Records:
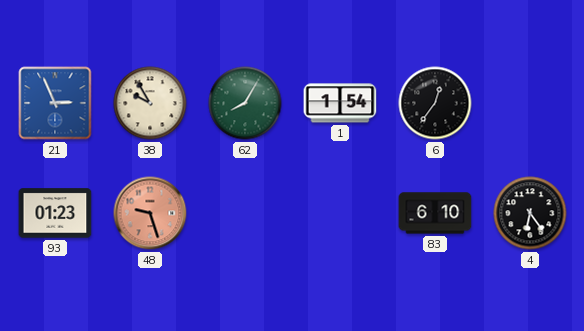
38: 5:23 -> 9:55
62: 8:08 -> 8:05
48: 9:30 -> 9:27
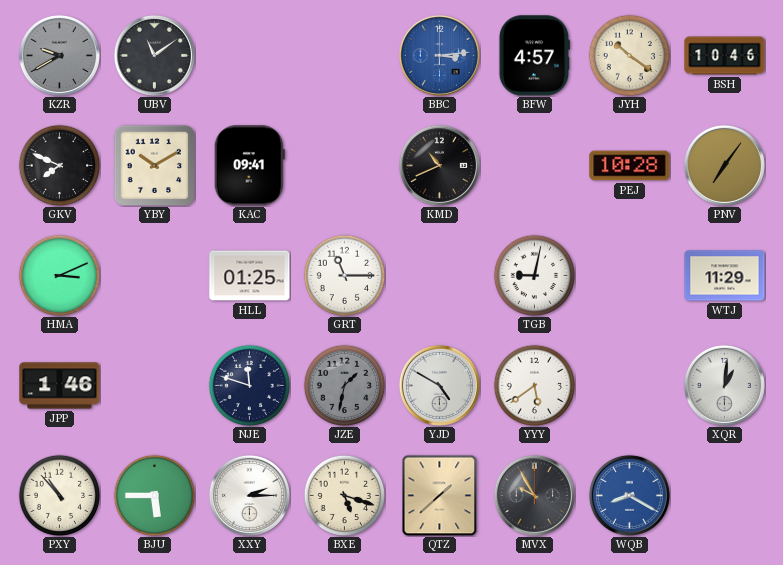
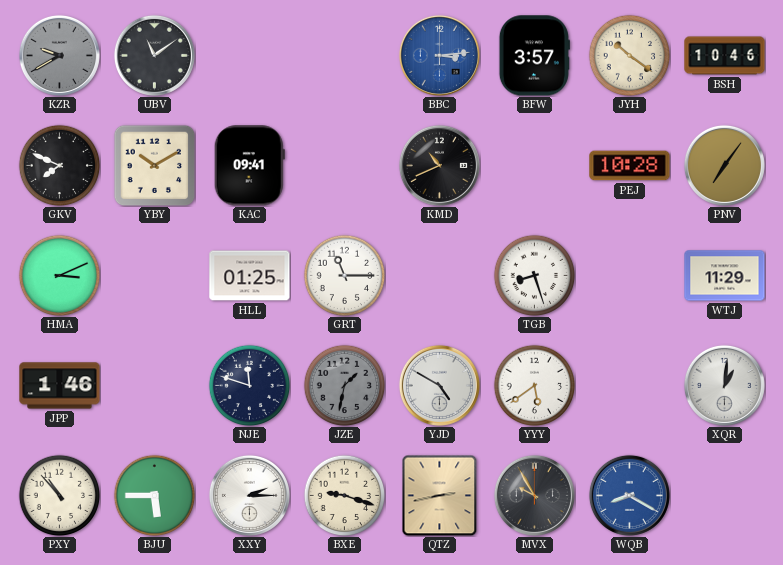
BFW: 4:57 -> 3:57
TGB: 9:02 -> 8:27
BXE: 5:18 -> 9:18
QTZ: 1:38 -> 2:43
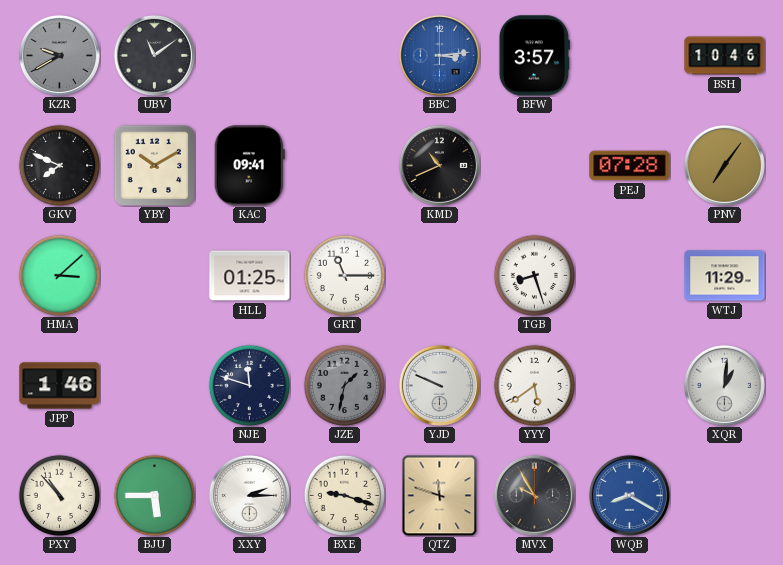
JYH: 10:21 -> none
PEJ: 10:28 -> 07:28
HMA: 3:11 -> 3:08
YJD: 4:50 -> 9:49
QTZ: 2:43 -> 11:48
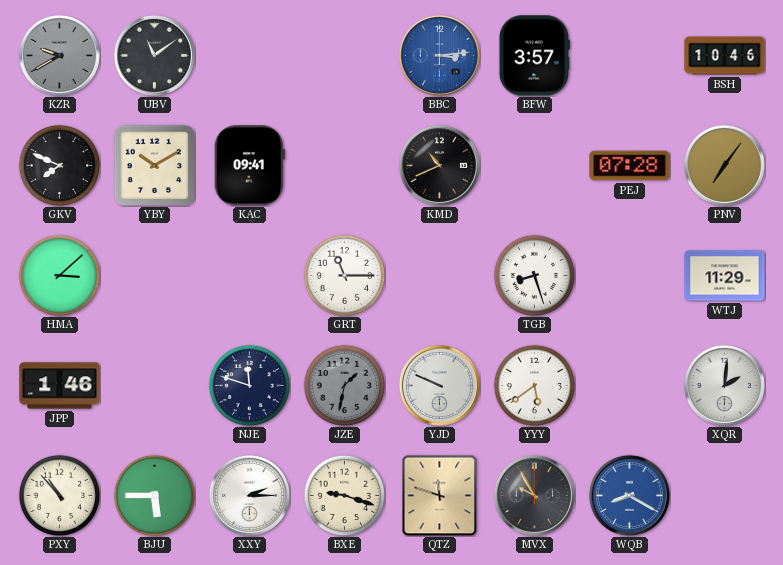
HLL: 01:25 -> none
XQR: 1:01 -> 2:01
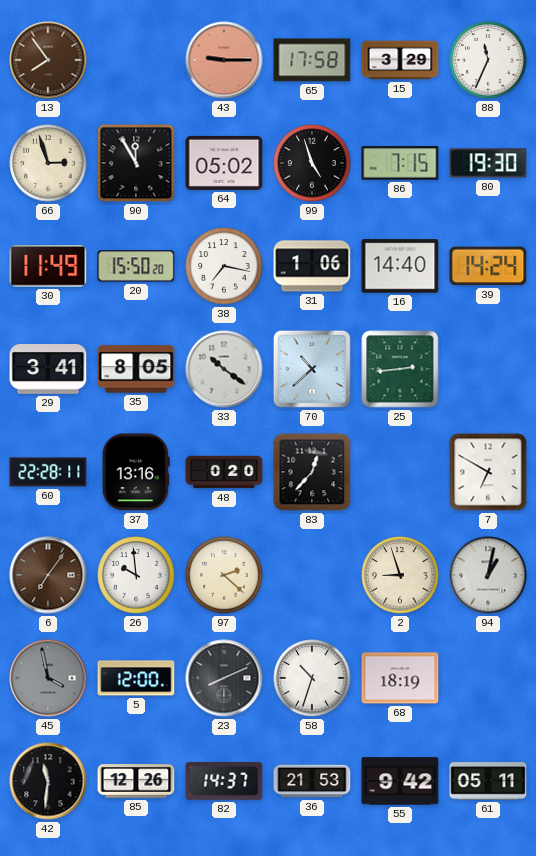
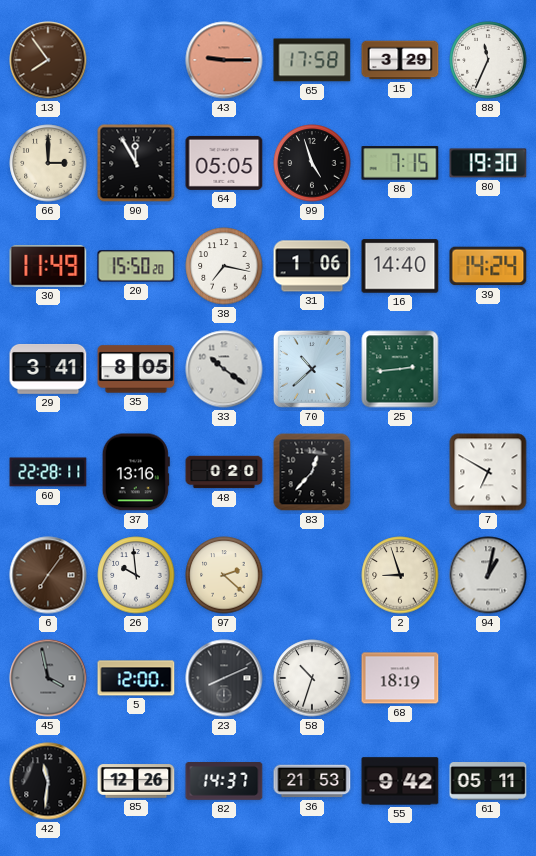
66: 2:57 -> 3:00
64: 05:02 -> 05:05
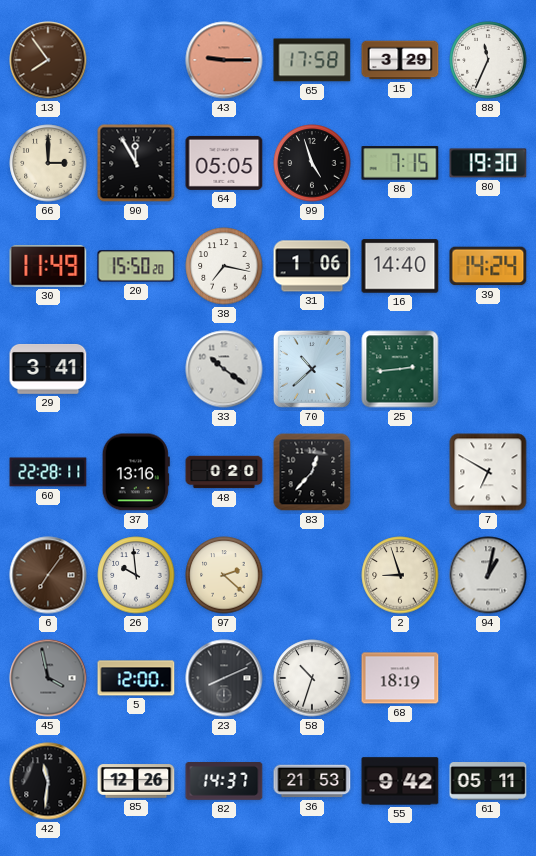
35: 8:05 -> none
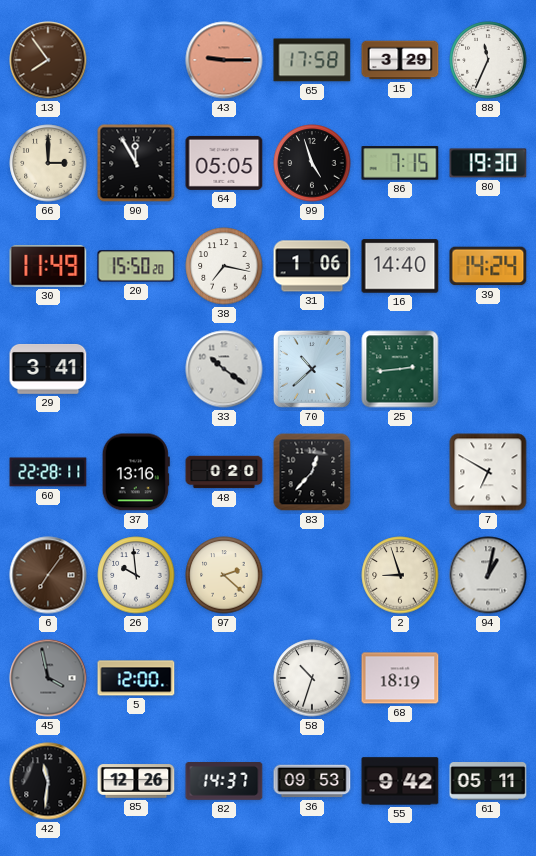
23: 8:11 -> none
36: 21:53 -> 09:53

**OBJECTIVE**. Please format the lines of the listing above as a JSON list of strings, one string per line, with blank lines skipped. Leave the picture markers out of the answer.

**SOLUTION TO THE PROBLEM**.
[
  "38: 5:23 -> 9:55",
  "62: 8:08 -> 8:05",
  "48: 9:30 -> 9:27",
  "BFW: 4:57 -> 3:57",
  "TGB: 9:02 -> 8:27",
  "BXE: 5:18 -> 9:18",
  "QTZ: 1:38 -> 2:43",
  "JYH: 10:21 -> none",
  "PEJ: 10:28 -> 07:28",
  "HMA: 3:11 -> 3:08",
  "YJD: 4:50 -> 9:49",
  "QTZ: 2:43 -> 11:48",
  "HLL: 01:25 -> none",
  "XQR: 1:01 -> 2:01",
  "66: 2:57 -> 3:00",
  "64: 05:02 -> 05:05",
  "35: 8:05 -> none",
  "23: 8:11 -> none",
  "36: 21:53 -> 09:53"
]